▶ WHAT THE TASK ASKS
What is needed is the full listing written out exactly, minus the pictures.

RECORDED INFORMATION: Begin

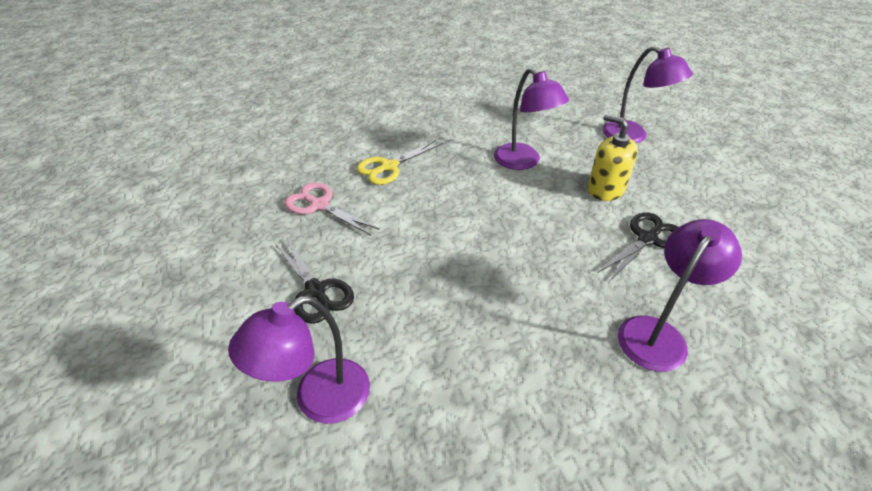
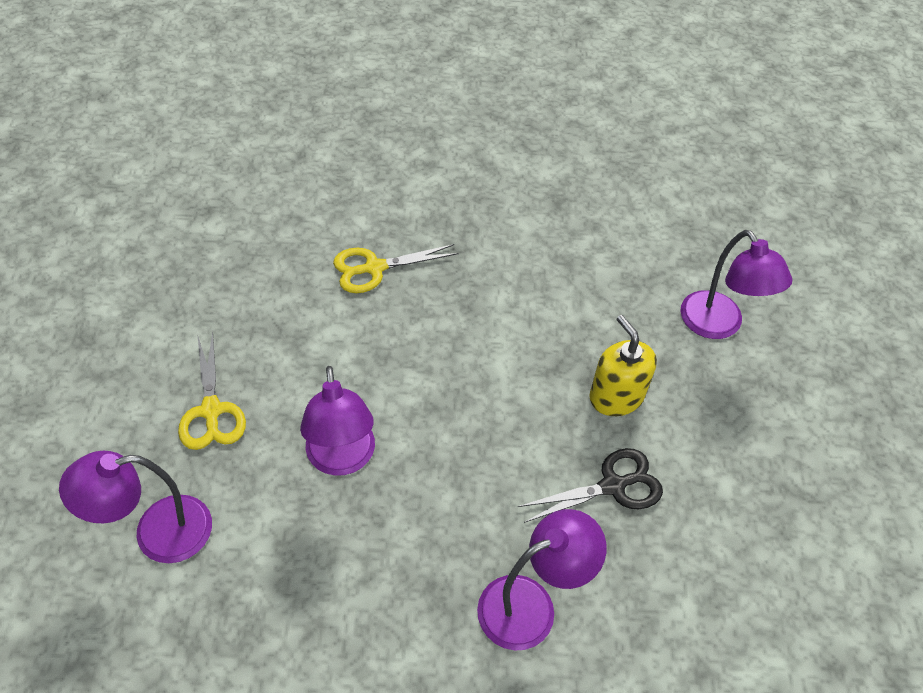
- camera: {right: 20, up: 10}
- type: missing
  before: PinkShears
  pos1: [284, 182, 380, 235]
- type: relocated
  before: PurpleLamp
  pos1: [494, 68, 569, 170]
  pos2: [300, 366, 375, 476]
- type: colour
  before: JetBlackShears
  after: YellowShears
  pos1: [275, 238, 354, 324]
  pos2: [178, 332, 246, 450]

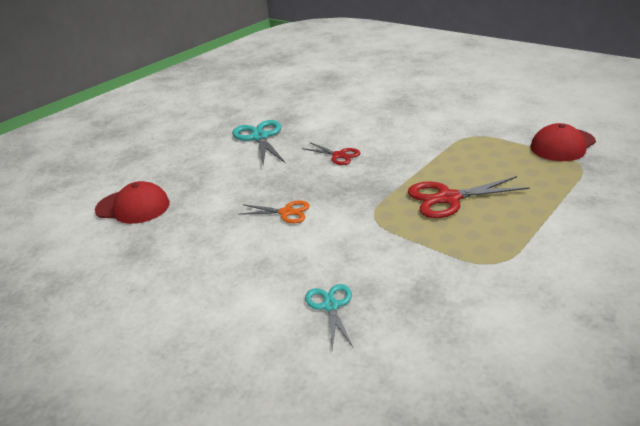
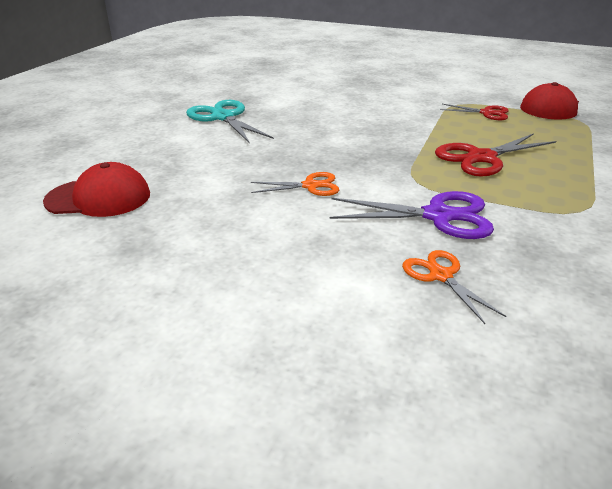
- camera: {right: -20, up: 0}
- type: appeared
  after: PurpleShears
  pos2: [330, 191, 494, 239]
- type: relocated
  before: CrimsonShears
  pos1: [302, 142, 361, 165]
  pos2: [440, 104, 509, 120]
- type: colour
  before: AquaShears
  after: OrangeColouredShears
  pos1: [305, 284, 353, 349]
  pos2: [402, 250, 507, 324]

RECORDED INFORMATION: End

▶ EXERCISE SOLUTION
- camera: {right: 20, up: 10}
- type: missing
  before: PinkShears
  pos1: [284, 182, 380, 235]
- type: relocated
  before: PurpleLamp
  pos1: [494, 68, 569, 170]
  pos2: [300, 366, 375, 476]
- type: colour
  before: JetBlackShears
  after: YellowShears
  pos1: [275, 238, 354, 324]
  pos2: [178, 332, 246, 450]

- camera: {right: -20, up: 0}
- type: appeared
  after: PurpleShears
  pos2: [330, 191, 494, 239]
- type: relocated
  before: CrimsonShears
  pos1: [302, 142, 361, 165]
  pos2: [440, 104, 509, 120]
- type: colour
  before: AquaShears
  after: OrangeColouredShears
  pos1: [305, 284, 353, 349]
  pos2: [402, 250, 507, 324]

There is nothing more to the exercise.